**Activity:**
The expected output is every line below, reproduced exactly.

**Supplied material:**
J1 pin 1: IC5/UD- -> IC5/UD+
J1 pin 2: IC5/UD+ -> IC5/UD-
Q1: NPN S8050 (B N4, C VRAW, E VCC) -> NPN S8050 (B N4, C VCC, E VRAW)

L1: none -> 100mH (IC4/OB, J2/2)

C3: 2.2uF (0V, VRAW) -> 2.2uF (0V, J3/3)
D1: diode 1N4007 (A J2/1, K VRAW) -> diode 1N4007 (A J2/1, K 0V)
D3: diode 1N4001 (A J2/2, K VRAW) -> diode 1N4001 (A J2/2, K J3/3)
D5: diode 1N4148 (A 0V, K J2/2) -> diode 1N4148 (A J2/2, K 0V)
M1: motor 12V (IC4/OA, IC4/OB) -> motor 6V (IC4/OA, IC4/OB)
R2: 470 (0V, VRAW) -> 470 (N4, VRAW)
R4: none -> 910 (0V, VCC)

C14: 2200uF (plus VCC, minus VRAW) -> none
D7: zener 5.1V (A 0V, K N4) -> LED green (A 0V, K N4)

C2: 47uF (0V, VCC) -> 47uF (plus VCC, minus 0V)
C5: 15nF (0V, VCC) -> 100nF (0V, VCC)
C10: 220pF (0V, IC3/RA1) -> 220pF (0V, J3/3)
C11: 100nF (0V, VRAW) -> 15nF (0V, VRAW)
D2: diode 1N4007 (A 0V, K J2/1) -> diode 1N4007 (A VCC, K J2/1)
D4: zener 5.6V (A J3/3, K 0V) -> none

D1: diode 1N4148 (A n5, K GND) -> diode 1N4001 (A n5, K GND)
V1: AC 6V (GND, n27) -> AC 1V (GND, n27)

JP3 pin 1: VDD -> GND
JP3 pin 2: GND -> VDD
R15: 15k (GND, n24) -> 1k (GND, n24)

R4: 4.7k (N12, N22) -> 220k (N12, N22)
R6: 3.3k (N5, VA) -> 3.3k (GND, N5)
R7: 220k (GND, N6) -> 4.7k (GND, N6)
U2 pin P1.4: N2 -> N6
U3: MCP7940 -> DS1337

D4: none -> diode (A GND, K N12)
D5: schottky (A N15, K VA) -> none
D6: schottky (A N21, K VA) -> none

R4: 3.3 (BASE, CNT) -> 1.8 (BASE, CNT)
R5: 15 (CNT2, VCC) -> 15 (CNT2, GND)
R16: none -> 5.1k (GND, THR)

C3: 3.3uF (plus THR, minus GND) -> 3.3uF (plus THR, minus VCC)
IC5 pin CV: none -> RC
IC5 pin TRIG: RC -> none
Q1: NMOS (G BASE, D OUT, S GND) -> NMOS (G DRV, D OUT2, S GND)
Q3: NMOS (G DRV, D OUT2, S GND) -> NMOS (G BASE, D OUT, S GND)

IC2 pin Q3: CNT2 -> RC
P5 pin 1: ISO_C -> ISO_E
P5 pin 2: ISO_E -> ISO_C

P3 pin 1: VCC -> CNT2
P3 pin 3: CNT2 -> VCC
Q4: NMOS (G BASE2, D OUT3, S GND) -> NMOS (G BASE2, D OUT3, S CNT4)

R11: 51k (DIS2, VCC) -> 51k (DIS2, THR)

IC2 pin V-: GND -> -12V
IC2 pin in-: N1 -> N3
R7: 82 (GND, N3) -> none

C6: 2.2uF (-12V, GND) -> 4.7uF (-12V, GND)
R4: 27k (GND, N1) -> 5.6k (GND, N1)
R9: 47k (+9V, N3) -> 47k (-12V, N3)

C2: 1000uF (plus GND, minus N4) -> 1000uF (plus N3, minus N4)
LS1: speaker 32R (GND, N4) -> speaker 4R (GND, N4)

**Task answer:**
J1 pin 1: IC5/UD- -> IC5/UD+
J1 pin 2: IC5/UD+ -> IC5/UD-
Q1: NPN S8050 (B N4, C VRAW, E VCC) -> NPN S8050 (B N4, C VCC, E VRAW)

L1: none -> 100mH (IC4/OB, J2/2)

C3: 2.2uF (0V, VRAW) -> 2.2uF (0V, J3/3)
D1: diode 1N4007 (A J2/1, K VRAW) -> diode 1N4007 (A J2/1, K 0V)
D3: diode 1N4001 (A J2/2, K VRAW) -> diode 1N4001 (A J2/2, K J3/3)
D5: diode 1N4148 (A 0V, K J2/2) -> diode 1N4148 (A J2/2, K 0V)
M1: motor 12V (IC4/OA, IC4/OB) -> motor 6V (IC4/OA, IC4/OB)
R2: 470 (0V, VRAW) -> 470 (N4, VRAW)
R4: none -> 910 (0V, VCC)

C14: 2200uF (plus VCC, minus VRAW) -> none
D7: zener 5.1V (A 0V, K N4) -> LED green (A 0V, K N4)

C2: 47uF (0V, VCC) -> 47uF (plus VCC, minus 0V)
C5: 15nF (0V, VCC) -> 100nF (0V, VCC)
C10: 220pF (0V, IC3/RA1) -> 220pF (0V, J3/3)
C11: 100nF (0V, VRAW) -> 15nF (0V, VRAW)
D2: diode 1N4007 (A 0V, K J2/1) -> diode 1N4007 (A VCC, K J2/1)
D4: zener 5.6V (A J3/3, K 0V) -> none

D1: diode 1N4148 (A n5, K GND) -> diode 1N4001 (A n5, K GND)
V1: AC 6V (GND, n27) -> AC 1V (GND, n27)

JP3 pin 1: VDD -> GND
JP3 pin 2: GND -> VDD
R15: 15k (GND, n24) -> 1k (GND, n24)

R4: 4.7k (N12, N22) -> 220k (N12, N22)
R6: 3.3k (N5, VA) -> 3.3k (GND, N5)
R7: 220k (GND, N6) -> 4.7k (GND, N6)
U2 pin P1.4: N2 -> N6
U3: MCP7940 -> DS1337

D4: none -> diode (A GND, K N12)
D5: schottky (A N15, K VA) -> none
D6: schottky (A N21, K VA) -> none

R4: 3.3 (BASE, CNT) -> 1.8 (BASE, CNT)
R5: 15 (CNT2, VCC) -> 15 (CNT2, GND)
R16: none -> 5.1k (GND, THR)

C3: 3.3uF (plus THR, minus GND) -> 3.3uF (plus THR, minus VCC)
IC5 pin CV: none -> RC
IC5 pin TRIG: RC -> none
Q1: NMOS (G BASE, D OUT, S GND) -> NMOS (G DRV, D OUT2, S GND)
Q3: NMOS (G DRV, D OUT2, S GND) -> NMOS (G BASE, D OUT, S GND)

IC2 pin Q3: CNT2 -> RC
P5 pin 1: ISO_C -> ISO_E
P5 pin 2: ISO_E -> ISO_C

P3 pin 1: VCC -> CNT2
P3 pin 3: CNT2 -> VCC
Q4: NMOS (G BASE2, D OUT3, S GND) -> NMOS (G BASE2, D OUT3, S CNT4)

R11: 51k (DIS2, VCC) -> 51k (DIS2, THR)

IC2 pin V-: GND -> -12V
IC2 pin in-: N1 -> N3
R7: 82 (GND, N3) -> none

C6: 2.2uF (-12V, GND) -> 4.7uF (-12V, GND)
R4: 27k (GND, N1) -> 5.6k (GND, N1)
R9: 47k (+9V, N3) -> 47k (-12V, N3)

C2: 1000uF (plus GND, minus N4) -> 1000uF (plus N3, minus N4)
LS1: speaker 32R (GND, N4) -> speaker 4R (GND, N4)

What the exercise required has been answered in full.